**PROMPT**
Every line holding the string "missing" is to be copied from the entries below.

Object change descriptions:

+ + + + + + +

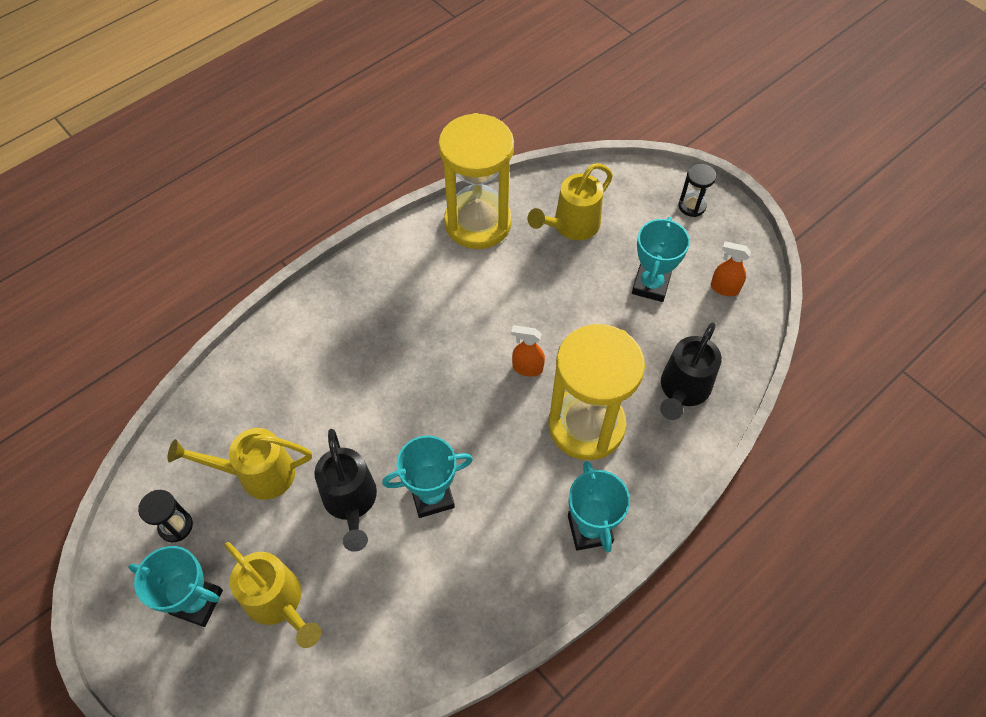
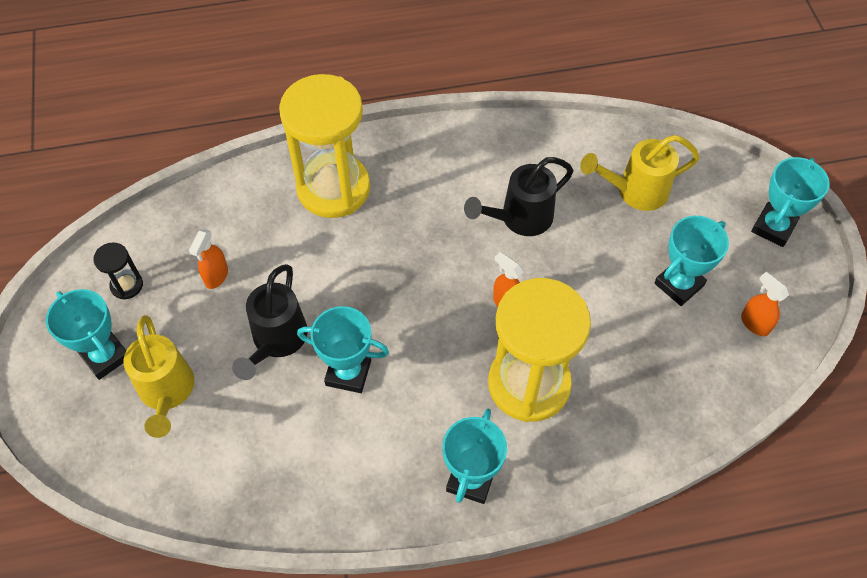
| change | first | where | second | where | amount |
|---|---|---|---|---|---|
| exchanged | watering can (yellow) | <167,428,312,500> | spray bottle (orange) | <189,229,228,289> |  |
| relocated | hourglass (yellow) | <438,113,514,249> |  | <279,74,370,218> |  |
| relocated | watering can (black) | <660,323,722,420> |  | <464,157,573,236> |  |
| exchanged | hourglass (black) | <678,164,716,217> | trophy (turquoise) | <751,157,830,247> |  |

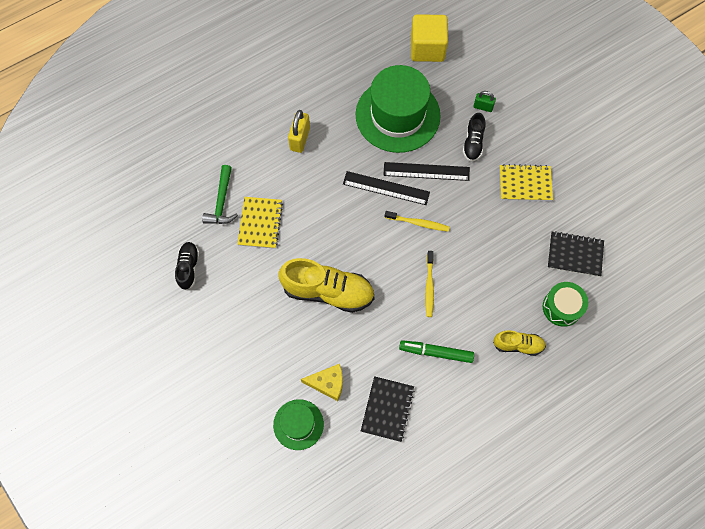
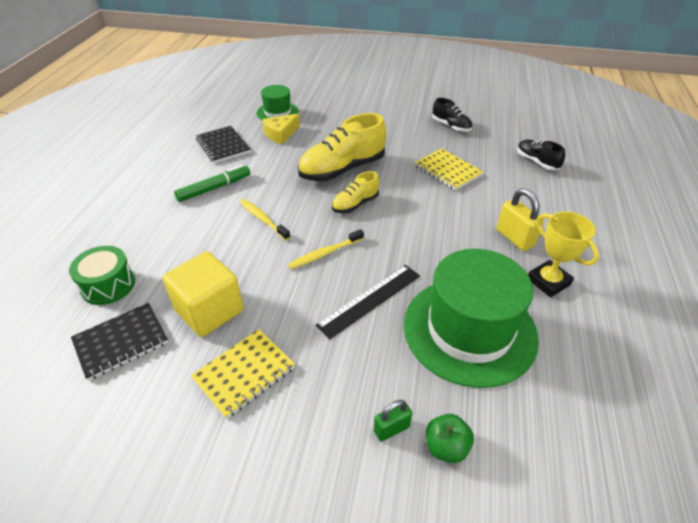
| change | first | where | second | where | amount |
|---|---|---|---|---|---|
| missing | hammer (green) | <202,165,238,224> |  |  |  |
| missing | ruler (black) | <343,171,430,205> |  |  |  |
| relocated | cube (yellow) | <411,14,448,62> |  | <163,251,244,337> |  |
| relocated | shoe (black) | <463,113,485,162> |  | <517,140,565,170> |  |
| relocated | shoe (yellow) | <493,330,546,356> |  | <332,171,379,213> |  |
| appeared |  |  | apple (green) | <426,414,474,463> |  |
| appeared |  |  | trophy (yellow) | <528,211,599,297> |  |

+ + + + + + +

**TASK SOLUTION**
| missing | hammer (green) | <202,165,238,224> |  |  |  |
| missing | ruler (black) | <343,171,430,205> |  |  |  |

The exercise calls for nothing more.